Aim of the exercise – Print this span of the material below exactly: the line with "armchair: (148, 388) -> (158, 552), moved", the line with "exercise bike: (381, 794)", and every line between them, but nothing else.

Supplied information section start

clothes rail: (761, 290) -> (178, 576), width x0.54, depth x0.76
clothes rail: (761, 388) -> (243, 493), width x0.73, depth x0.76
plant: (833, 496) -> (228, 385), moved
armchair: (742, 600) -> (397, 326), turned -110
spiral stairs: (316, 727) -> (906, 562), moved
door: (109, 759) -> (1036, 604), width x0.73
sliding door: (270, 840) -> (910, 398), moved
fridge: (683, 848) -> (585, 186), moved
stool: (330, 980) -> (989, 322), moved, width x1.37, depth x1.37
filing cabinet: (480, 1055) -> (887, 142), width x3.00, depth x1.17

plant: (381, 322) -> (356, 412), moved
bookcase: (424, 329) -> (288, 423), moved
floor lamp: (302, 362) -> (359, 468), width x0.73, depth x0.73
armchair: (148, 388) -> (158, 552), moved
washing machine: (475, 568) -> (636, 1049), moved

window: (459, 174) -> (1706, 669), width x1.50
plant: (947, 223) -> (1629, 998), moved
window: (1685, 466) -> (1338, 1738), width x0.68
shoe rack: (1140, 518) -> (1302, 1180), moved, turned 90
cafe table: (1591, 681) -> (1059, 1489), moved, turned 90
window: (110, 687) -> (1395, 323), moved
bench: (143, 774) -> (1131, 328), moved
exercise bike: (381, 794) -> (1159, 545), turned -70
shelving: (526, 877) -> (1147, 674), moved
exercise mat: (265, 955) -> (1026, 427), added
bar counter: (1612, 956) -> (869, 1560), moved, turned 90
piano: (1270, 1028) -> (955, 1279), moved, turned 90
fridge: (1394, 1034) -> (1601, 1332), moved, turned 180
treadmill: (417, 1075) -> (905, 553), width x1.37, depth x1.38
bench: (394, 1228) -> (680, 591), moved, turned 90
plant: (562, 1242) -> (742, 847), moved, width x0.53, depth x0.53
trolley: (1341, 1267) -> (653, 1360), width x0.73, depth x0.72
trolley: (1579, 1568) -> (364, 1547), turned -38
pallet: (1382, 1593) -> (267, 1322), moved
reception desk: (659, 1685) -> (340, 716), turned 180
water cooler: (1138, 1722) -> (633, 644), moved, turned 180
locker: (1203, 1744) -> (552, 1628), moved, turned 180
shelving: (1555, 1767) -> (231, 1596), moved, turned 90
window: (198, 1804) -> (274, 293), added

Supplied information section end

Result of this exercise –
armchair: (148, 388) -> (158, 552), moved
washing machine: (475, 568) -> (636, 1049), moved

window: (459, 174) -> (1706, 669), width x1.50
plant: (947, 223) -> (1629, 998), moved
window: (1685, 466) -> (1338, 1738), width x0.68
shoe rack: (1140, 518) -> (1302, 1180), moved, turned 90
cafe table: (1591, 681) -> (1059, 1489), moved, turned 90
window: (110, 687) -> (1395, 323), moved
bench: (143, 774) -> (1131, 328), moved
exercise bike: (381, 794) -> (1159, 545), turned -70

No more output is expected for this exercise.